### [What to produce]
Below are the records to transcribe exactly; do not include any images.

### [Records for the exercise]

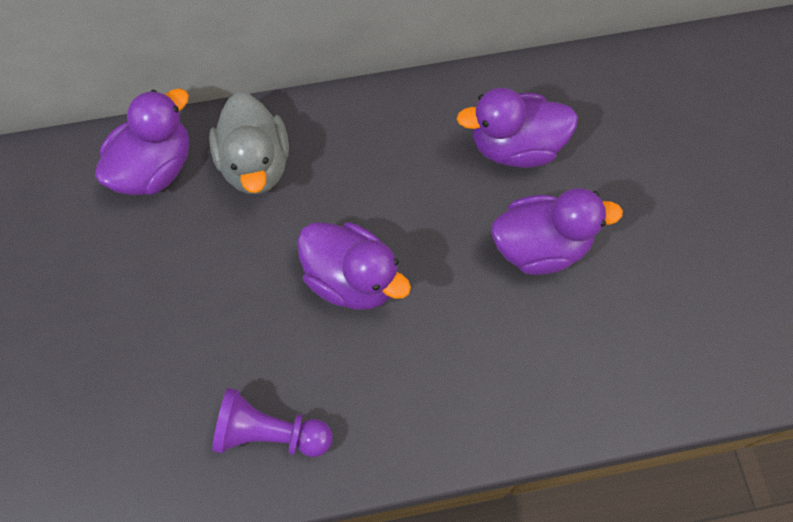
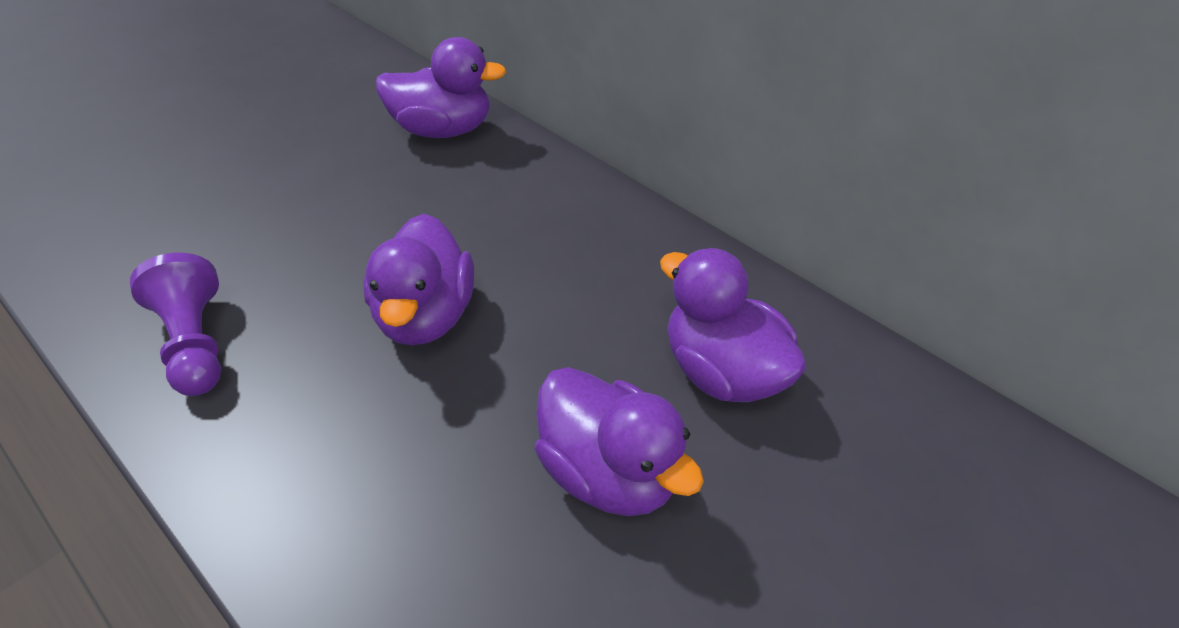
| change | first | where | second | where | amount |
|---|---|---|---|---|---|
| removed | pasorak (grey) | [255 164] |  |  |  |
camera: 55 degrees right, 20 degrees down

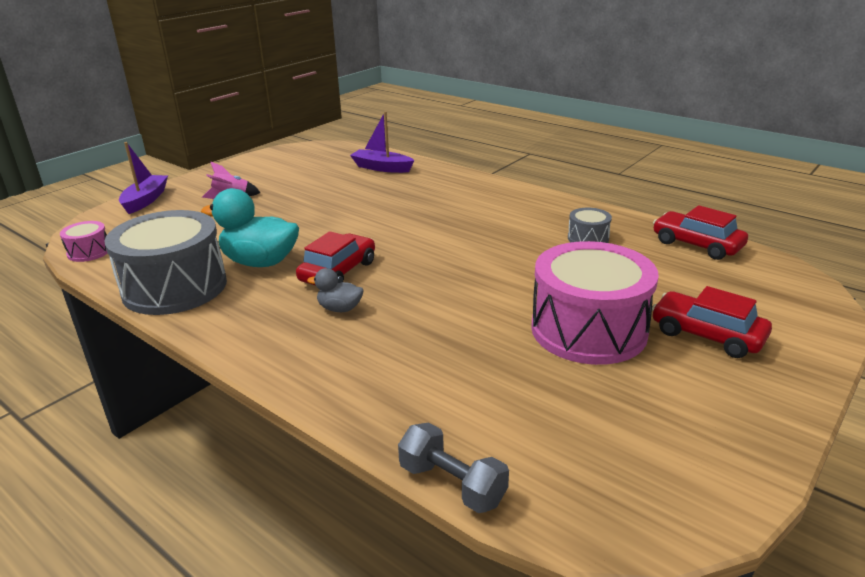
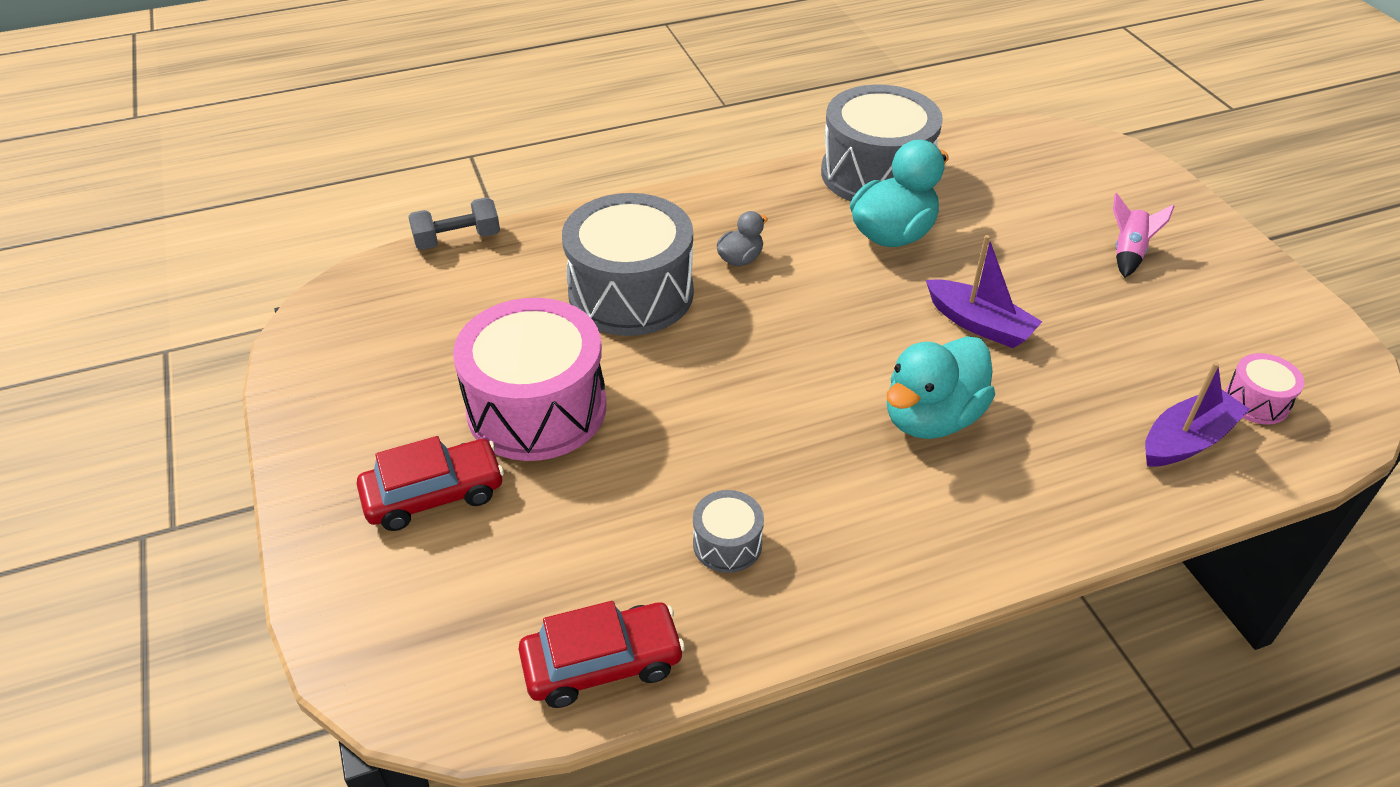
| change | first | where | second | where | amount |
|---|---|---|---|---|---|
| moved |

### [Exercise output]
| change | first | where | second | where | amount |
|---|---|---|---|---|---|
| removed | pasorak (grey) | [255 164] |  |  |  |
camera: 55 degrees right, 20 degrees down

| change | first | where | second | where | amount |
|---|---|---|---|---|---|
| moved |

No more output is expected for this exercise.